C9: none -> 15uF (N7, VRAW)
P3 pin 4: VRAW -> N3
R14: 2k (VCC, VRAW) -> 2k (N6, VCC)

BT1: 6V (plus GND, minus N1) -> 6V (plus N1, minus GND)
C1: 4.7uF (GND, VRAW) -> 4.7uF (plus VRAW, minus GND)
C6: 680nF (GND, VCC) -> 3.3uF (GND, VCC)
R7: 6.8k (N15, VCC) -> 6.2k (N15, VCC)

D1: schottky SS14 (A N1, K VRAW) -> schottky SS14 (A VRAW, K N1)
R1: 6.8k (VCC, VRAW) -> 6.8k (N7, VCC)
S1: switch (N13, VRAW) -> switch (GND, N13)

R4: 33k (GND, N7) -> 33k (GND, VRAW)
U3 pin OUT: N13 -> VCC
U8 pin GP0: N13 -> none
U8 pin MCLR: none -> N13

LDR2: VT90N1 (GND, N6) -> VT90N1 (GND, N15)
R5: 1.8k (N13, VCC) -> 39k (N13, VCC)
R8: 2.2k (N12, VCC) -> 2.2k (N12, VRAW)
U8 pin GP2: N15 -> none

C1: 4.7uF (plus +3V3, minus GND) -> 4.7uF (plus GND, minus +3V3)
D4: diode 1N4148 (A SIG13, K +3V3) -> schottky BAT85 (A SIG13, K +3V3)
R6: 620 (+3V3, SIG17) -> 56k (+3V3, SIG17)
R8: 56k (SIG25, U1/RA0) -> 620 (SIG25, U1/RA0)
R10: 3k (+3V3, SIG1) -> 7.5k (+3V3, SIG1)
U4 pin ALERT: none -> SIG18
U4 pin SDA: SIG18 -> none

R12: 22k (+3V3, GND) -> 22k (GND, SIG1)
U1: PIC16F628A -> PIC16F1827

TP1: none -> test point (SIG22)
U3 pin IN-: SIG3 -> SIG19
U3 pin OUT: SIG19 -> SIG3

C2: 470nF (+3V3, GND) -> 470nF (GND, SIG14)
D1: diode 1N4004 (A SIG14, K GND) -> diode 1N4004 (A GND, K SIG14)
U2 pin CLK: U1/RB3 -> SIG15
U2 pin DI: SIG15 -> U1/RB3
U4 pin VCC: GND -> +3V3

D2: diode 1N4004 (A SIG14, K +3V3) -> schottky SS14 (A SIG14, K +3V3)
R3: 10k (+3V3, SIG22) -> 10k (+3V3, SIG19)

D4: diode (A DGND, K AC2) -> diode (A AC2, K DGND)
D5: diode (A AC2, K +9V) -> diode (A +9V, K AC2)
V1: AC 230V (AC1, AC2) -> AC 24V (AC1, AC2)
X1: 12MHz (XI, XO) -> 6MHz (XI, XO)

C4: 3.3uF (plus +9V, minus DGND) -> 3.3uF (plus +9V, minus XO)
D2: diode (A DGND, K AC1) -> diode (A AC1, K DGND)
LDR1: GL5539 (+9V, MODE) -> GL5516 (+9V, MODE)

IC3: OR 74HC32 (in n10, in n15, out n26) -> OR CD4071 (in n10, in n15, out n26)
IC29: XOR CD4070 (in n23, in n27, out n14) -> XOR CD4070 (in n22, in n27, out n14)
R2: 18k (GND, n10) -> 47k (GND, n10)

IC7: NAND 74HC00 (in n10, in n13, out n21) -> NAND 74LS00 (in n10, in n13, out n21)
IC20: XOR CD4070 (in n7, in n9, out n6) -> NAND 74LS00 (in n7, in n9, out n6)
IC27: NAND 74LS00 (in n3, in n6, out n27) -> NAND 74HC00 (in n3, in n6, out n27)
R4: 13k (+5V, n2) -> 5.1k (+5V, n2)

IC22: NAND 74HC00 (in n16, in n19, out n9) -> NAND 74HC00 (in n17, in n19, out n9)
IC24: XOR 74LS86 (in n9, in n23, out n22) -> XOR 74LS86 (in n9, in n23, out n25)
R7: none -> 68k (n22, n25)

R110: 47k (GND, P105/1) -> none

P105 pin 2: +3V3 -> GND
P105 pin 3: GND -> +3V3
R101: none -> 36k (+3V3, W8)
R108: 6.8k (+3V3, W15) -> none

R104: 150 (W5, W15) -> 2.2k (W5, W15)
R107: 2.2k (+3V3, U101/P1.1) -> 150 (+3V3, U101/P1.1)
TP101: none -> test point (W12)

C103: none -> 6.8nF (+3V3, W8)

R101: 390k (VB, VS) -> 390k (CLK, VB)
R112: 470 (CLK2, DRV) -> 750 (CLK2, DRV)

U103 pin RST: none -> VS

★ ★ ★ ★ ★

**Exercise:** Which lines hold the word "schottky"? Copy each of them from the records.

**Task response:**
D1: schottky SS14 (A N1, K VRAW) -> schottky SS14 (A VRAW, K N1)
D4: diode 1N4148 (A SIG13, K +3V3) -> schottky BAT85 (A SIG13, K +3V3)
D2: diode 1N4004 (A SIG14, K +3V3) -> schottky SS14 (A SIG14, K +3V3)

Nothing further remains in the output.